- About this task
Looking through the data below, work out how many lines have the word "degrees". Reply with that number only.

(Collected data)
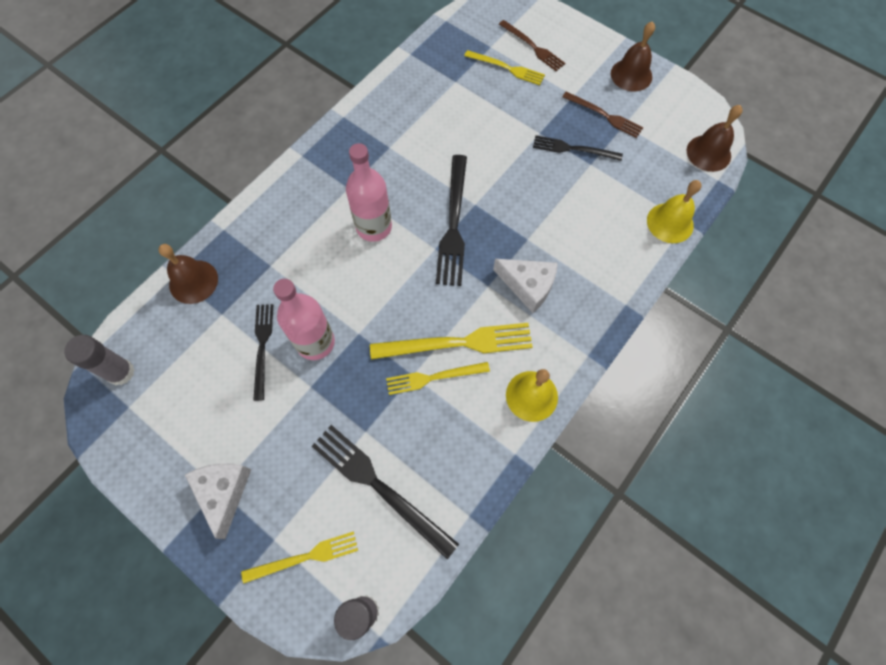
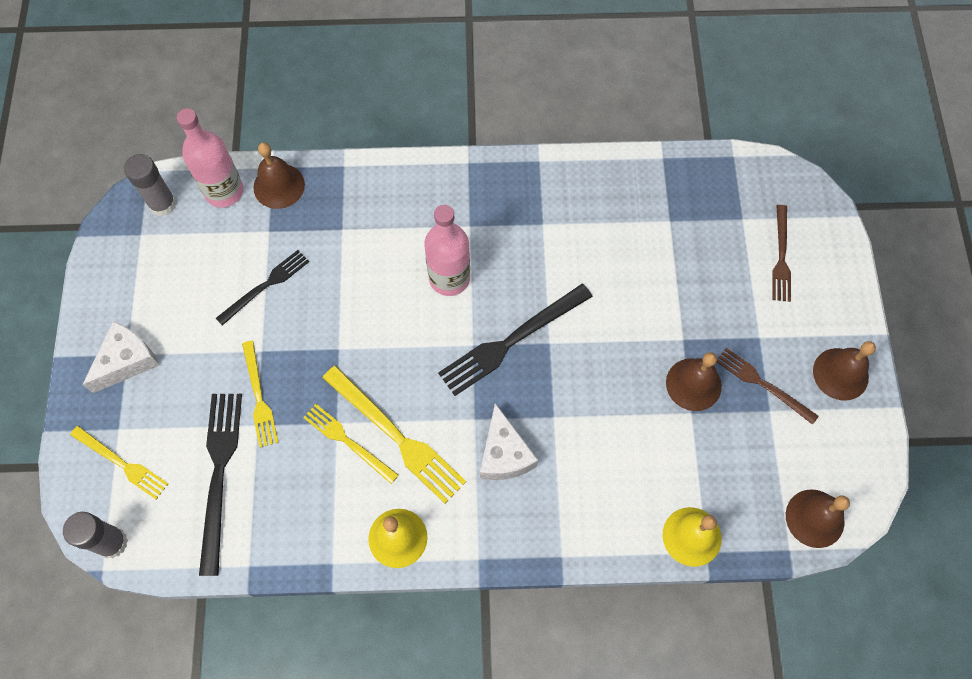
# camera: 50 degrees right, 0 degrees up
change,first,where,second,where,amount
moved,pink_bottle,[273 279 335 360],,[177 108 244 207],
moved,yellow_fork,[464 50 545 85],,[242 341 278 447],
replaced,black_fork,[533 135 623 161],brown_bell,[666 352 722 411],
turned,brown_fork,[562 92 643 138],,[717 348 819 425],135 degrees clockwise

- Answer below
2